* Exercise: Every line of the data should be written out exactly, with the pictures left out.
** Opening Dataset extract block **
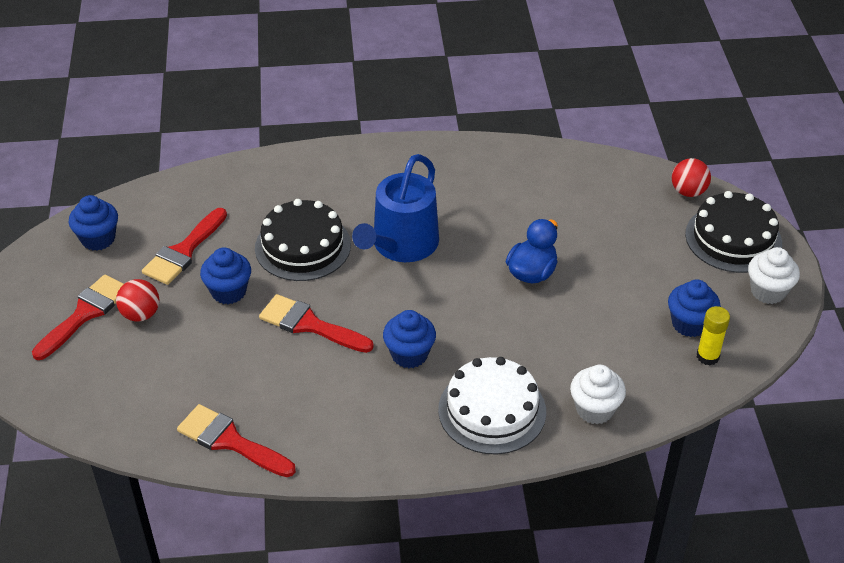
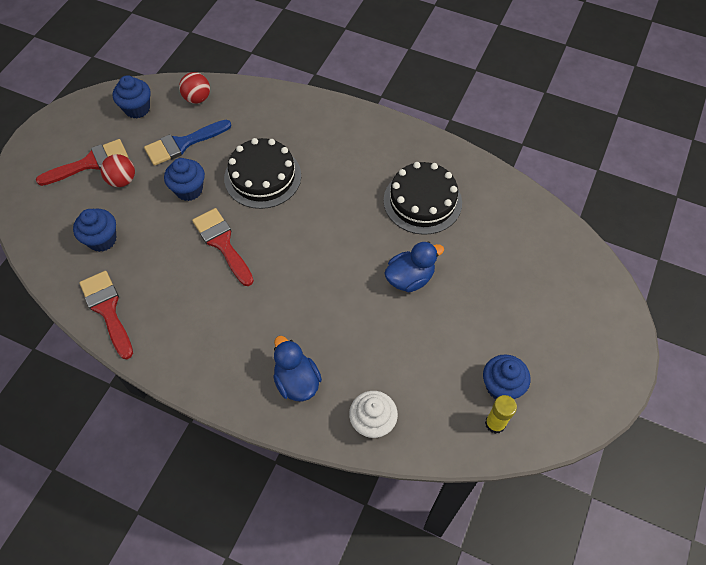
camera: 30 degrees right, 15 degrees up
(183, 251) = (183, 144): red brush -> blue brush
(401, 245) = (331, 208): blue watering can -> none
(409, 354) = (272, 303): blue cupcake -> blue cupcake (102, 240)
(492, 410) = (297, 381): white cake -> blue duck
(688, 192) = (587, 265): red ball -> red ball (197, 98)
(733, 238) = (594, 326): black cake -> black cake (422, 201)
(768, 291) = (589, 390): white cupcake -> none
** Closing Dataset extract block **
* Reply:
camera: 30 degrees right, 15 degrees up
(183, 251) = (183, 144): red brush -> blue brush
(401, 245) = (331, 208): blue watering can -> none
(409, 354) = (272, 303): blue cupcake -> blue cupcake (102, 240)
(492, 410) = (297, 381): white cake -> blue duck
(688, 192) = (587, 265): red ball -> red ball (197, 98)
(733, 238) = (594, 326): black cake -> black cake (422, 201)
(768, 291) = (589, 390): white cupcake -> none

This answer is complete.